[[ Data listing, beginning ]]

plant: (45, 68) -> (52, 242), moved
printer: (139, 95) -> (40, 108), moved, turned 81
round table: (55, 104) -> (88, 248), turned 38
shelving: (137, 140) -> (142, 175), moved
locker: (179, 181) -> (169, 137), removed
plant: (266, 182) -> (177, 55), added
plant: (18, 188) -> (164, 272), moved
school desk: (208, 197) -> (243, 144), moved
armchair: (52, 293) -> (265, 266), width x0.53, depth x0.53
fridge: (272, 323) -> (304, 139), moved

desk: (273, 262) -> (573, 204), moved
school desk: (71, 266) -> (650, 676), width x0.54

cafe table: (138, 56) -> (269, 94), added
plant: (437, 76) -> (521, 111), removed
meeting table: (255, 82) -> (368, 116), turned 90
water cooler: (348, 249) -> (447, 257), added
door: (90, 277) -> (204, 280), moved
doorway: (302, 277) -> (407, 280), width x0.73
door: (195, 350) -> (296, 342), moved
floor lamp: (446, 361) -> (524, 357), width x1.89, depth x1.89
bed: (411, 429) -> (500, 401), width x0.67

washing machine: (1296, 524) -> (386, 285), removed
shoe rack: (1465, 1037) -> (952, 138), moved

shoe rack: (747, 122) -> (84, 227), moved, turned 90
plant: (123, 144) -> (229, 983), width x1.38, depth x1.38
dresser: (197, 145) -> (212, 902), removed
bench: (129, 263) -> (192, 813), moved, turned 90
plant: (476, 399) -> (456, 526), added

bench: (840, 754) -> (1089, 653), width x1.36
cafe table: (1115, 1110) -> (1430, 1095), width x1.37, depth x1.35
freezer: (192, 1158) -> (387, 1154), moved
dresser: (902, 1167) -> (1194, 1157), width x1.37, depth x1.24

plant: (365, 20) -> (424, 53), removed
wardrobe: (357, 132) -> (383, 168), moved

[[ Data listing, end ]]

**Exercise description**:
Transcribe each line of the data above, unaltered, from the one where "shelving: (137, 140) -> (142, 175), moved" appears to the one where "fridge: (272, 323) -> (304, 139), moved" appears, inclusive of both.

**Solution to the problem**:
shelving: (137, 140) -> (142, 175), moved
locker: (179, 181) -> (169, 137), removed
plant: (266, 182) -> (177, 55), added
plant: (18, 188) -> (164, 272), moved
school desk: (208, 197) -> (243, 144), moved
armchair: (52, 293) -> (265, 266), width x0.53, depth x0.53
fridge: (272, 323) -> (304, 139), moved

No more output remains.